--- INPUT FOR THIS TASK Enclosed Below ---

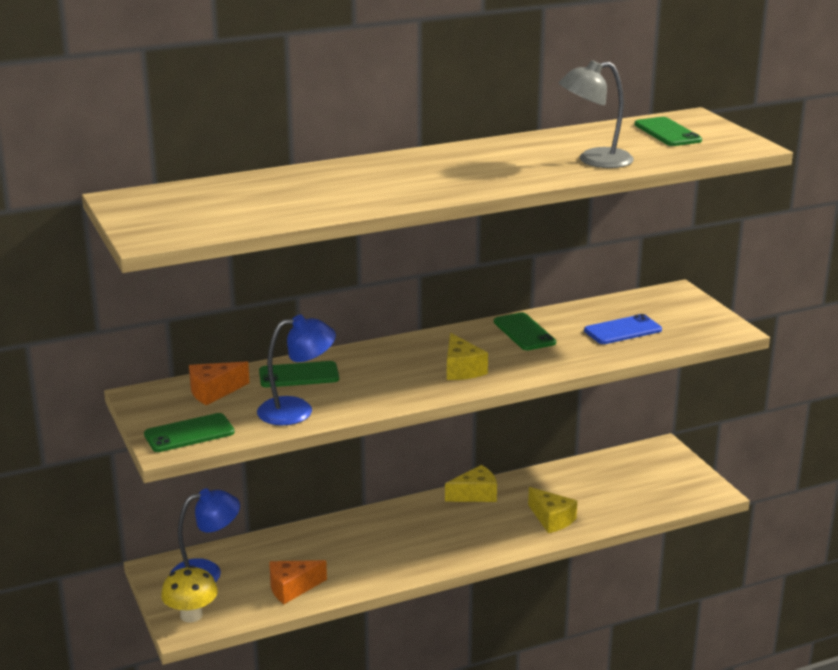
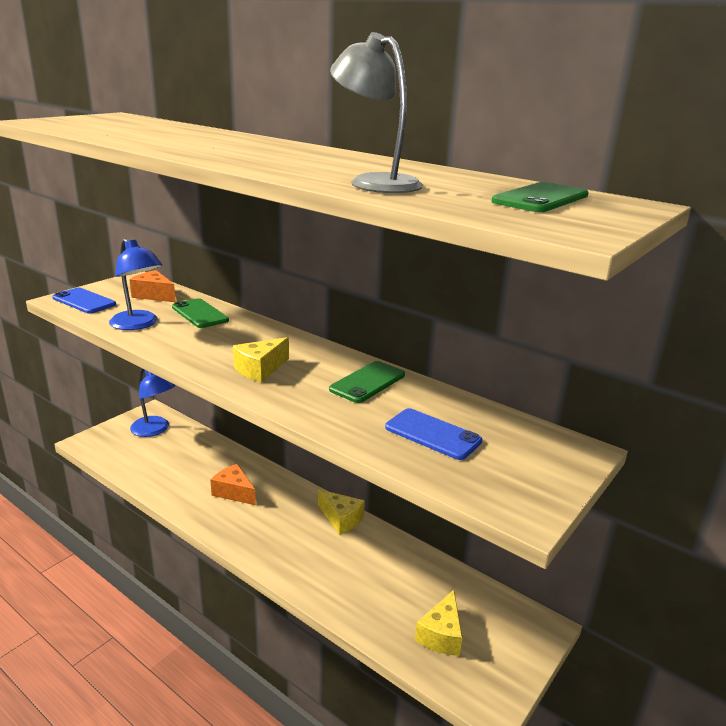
camera: 60 degrees right, 0 degrees up
(189, 433) = (84, 301): green phone -> blue phone
(191, 615) = (101, 440): yellow mushroom -> none
(292, 588) = (150, 469): orange cheese -> orange cheese (234, 492)
(551, 519) = (334, 579): yellow cheese -> yellow cheese (441, 635)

--- End of Enclosed INPUT FOR THIS TASK ---

= EXERCISE AIM =
Only the lines from the one holding "(191, 615) = (101, 440): yellow" to the end of the material are wanted, each transcribed exactly.

= REPLY =
(191, 615) = (101, 440): yellow mushroom -> none
(292, 588) = (150, 469): orange cheese -> orange cheese (234, 492)
(551, 519) = (334, 579): yellow cheese -> yellow cheese (441, 635)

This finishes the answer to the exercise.